[Exercise aim]: Whenever a line of the listing contains "round", it counts; give the total number of such lines and nothing more.

[Excerpted records]:
:::::

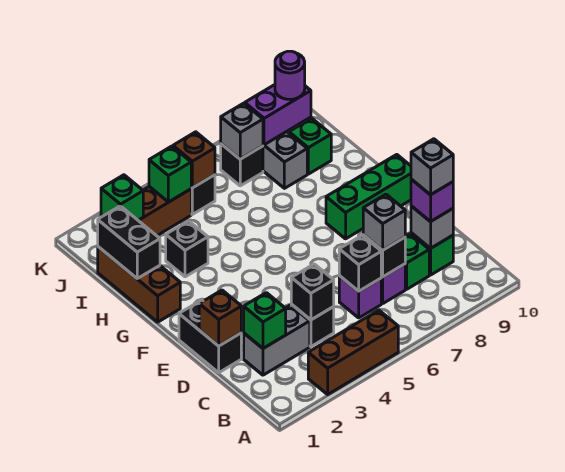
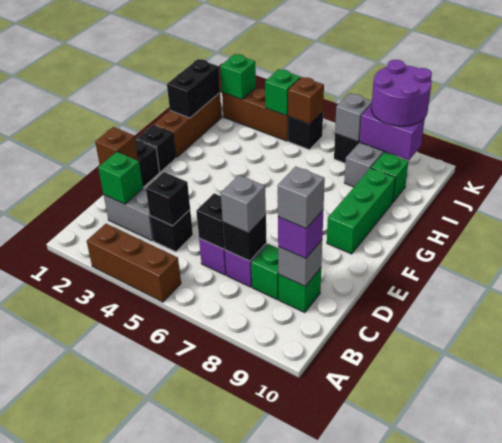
green brick F8:F10 level 1 -> green brick F9:H9 level 1
black brick H3 level 1 -> black brick F1 level 1
purple round brick J9 level 3 -> purple round brick J8:K9 level 3

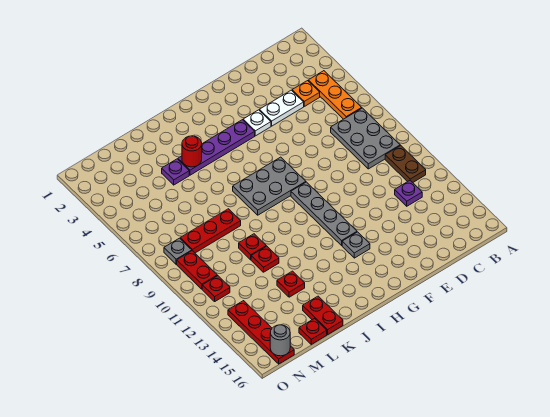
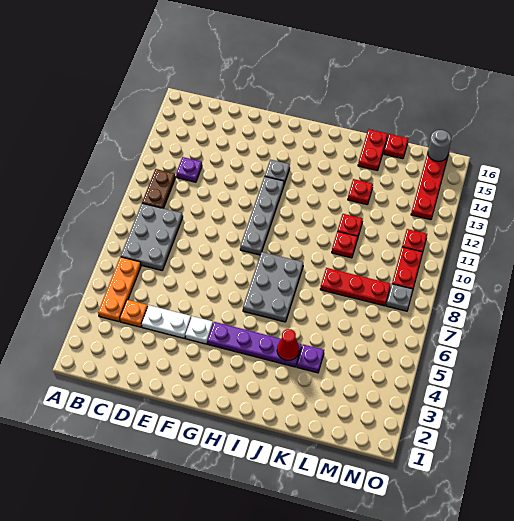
grey plate G7:I8 level 1 -> grey plate H6:I8 level 1
red round brick J4 level 2 -> red cone J4 level 2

:::::

[Exercise response]: 2